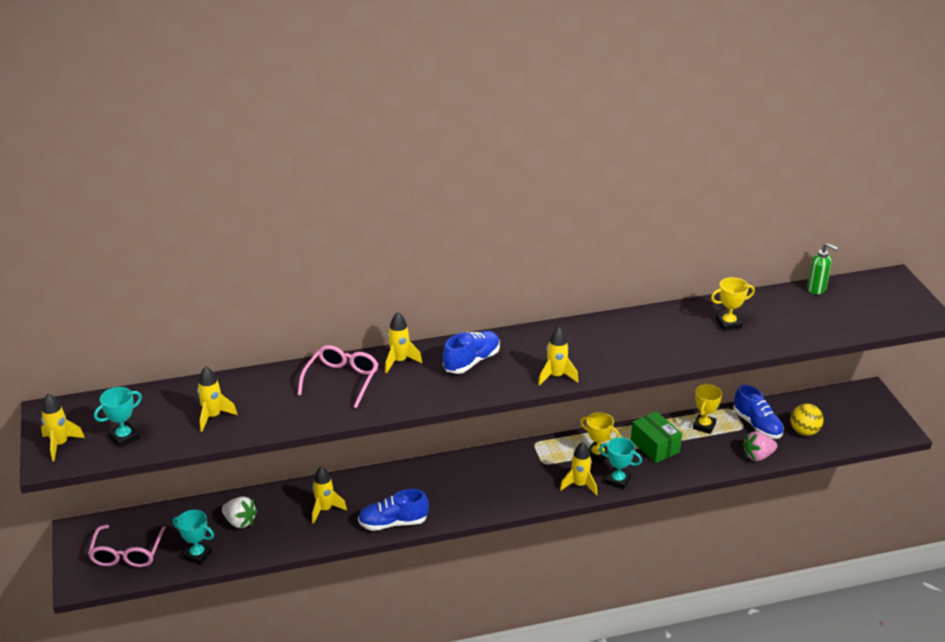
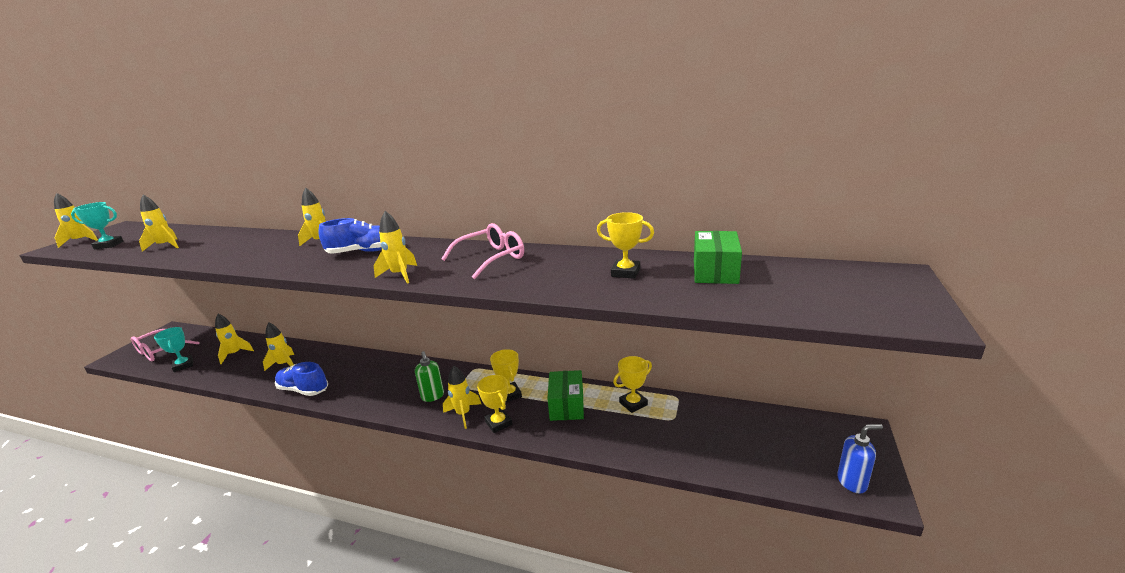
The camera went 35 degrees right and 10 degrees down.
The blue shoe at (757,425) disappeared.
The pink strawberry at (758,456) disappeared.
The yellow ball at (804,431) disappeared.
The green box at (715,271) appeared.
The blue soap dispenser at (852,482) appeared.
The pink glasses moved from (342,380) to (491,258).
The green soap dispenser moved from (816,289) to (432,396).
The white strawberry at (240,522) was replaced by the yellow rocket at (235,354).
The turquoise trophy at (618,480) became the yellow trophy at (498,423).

(Aim of the task): Lines holding the word "disappeared" should be copied from the entries above.

(Written answer):
The blue shoe at (757,425) disappeared.
The pink strawberry at (758,456) disappeared.
The yellow ball at (804,431) disappeared.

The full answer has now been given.